● About this exercise: Would you reproduce, without any alteration, the lines from the opening line of the entries through the line that has "yellow goblet: 1 -> 2" in it?

● Data excerpts:
>>
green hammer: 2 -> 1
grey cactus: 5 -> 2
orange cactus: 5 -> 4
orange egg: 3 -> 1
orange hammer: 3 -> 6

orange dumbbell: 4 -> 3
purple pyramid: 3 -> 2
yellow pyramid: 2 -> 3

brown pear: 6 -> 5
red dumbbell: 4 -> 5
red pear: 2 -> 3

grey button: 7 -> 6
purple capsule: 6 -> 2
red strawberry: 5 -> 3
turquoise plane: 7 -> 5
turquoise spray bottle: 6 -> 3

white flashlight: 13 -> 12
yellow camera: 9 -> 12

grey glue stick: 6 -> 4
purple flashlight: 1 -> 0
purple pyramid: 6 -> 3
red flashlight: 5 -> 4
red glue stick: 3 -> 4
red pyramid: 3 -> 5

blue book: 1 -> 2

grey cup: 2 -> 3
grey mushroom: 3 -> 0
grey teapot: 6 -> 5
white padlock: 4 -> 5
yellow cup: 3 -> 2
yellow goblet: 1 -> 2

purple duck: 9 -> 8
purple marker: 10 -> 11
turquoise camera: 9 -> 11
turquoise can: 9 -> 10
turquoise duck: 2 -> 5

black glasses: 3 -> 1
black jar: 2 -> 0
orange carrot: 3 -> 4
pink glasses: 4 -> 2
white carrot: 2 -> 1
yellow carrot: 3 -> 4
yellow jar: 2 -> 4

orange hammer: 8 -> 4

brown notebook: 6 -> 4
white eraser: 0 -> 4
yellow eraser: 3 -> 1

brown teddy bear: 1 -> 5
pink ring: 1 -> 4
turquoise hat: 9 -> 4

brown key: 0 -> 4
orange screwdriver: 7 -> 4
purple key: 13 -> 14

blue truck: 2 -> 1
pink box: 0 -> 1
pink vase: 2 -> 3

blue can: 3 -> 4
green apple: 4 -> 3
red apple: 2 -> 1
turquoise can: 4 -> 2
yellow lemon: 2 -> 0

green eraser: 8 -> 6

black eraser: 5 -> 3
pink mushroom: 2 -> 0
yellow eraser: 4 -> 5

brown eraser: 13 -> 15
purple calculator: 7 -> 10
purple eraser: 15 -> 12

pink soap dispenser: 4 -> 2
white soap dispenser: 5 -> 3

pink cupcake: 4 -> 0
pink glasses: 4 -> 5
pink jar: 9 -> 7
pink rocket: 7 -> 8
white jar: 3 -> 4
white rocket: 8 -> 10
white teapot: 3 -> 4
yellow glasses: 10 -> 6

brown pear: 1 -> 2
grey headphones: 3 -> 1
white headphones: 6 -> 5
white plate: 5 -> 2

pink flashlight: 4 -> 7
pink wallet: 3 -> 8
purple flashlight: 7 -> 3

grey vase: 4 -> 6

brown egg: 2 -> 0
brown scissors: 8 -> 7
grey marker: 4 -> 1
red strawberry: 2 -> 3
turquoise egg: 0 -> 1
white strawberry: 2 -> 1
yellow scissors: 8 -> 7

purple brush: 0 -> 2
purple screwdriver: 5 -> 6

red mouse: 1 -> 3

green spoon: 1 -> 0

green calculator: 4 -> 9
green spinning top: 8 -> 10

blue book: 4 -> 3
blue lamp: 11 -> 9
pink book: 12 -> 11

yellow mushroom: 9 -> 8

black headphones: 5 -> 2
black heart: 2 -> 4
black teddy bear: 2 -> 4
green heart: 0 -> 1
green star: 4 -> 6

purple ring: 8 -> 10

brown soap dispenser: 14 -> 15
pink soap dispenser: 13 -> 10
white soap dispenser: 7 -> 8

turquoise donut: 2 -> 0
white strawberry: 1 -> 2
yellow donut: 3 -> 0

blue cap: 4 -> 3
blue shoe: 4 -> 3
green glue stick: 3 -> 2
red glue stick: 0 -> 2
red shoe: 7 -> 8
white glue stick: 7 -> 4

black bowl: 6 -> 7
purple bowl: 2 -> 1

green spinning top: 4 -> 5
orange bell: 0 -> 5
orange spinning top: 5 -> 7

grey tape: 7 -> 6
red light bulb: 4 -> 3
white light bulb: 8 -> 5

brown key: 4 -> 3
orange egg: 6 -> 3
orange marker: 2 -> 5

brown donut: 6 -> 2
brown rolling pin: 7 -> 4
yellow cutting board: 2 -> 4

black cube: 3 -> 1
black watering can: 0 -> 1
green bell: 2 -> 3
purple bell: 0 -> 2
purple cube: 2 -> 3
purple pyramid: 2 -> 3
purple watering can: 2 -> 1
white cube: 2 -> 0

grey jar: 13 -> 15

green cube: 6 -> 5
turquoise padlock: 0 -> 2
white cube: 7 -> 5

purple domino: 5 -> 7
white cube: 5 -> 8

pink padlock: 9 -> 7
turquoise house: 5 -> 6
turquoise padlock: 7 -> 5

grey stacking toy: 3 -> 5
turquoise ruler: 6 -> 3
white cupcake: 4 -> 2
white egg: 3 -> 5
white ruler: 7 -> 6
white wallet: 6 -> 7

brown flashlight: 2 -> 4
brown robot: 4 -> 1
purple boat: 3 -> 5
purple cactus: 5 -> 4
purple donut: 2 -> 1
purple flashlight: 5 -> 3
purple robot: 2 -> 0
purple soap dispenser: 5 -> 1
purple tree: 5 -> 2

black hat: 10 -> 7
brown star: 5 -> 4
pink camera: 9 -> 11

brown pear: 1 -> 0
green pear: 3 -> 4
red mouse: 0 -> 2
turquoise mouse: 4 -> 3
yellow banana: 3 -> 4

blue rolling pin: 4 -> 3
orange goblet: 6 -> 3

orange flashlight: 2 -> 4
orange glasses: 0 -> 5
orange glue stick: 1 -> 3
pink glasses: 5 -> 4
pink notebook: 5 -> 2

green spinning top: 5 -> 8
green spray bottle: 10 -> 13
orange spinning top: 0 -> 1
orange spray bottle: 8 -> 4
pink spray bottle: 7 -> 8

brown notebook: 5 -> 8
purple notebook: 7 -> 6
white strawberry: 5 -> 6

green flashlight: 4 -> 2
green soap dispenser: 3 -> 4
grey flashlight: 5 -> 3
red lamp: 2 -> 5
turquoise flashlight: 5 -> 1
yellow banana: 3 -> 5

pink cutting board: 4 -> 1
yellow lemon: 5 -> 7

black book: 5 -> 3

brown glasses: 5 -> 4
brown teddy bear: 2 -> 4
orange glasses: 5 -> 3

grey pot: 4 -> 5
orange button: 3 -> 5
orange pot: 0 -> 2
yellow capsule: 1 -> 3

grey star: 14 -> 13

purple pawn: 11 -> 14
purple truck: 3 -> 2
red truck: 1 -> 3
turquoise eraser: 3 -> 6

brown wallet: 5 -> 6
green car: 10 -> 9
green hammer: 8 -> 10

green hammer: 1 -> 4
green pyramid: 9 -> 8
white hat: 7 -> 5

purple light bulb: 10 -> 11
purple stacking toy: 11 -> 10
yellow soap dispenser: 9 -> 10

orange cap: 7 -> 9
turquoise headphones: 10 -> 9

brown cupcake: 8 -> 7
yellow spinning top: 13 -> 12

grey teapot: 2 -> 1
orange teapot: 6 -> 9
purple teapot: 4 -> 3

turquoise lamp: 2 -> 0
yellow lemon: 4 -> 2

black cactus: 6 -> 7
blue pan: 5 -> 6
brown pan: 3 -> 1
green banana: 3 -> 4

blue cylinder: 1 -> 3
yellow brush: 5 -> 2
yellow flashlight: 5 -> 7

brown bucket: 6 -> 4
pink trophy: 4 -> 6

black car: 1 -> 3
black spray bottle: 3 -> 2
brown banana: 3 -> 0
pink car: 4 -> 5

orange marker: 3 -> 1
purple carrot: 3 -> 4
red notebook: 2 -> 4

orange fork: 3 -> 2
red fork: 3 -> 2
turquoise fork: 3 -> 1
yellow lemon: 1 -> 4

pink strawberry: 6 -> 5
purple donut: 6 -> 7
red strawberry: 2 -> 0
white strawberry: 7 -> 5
<<
● Solution to this exercise:
green hammer: 2 -> 1
grey cactus: 5 -> 2
orange cactus: 5 -> 4
orange egg: 3 -> 1
orange hammer: 3 -> 6

orange dumbbell: 4 -> 3
purple pyramid: 3 -> 2
yellow pyramid: 2 -> 3

brown pear: 6 -> 5
red dumbbell: 4 -> 5
red pear: 2 -> 3

grey button: 7 -> 6
purple capsule: 6 -> 2
red strawberry: 5 -> 3
turquoise plane: 7 -> 5
turquoise spray bottle: 6 -> 3

white flashlight: 13 -> 12
yellow camera: 9 -> 12

grey glue stick: 6 -> 4
purple flashlight: 1 -> 0
purple pyramid: 6 -> 3
red flashlight: 5 -> 4
red glue stick: 3 -> 4
red pyramid: 3 -> 5

blue book: 1 -> 2

grey cup: 2 -> 3
grey mushroom: 3 -> 0
grey teapot: 6 -> 5
white padlock: 4 -> 5
yellow cup: 3 -> 2
yellow goblet: 1 -> 2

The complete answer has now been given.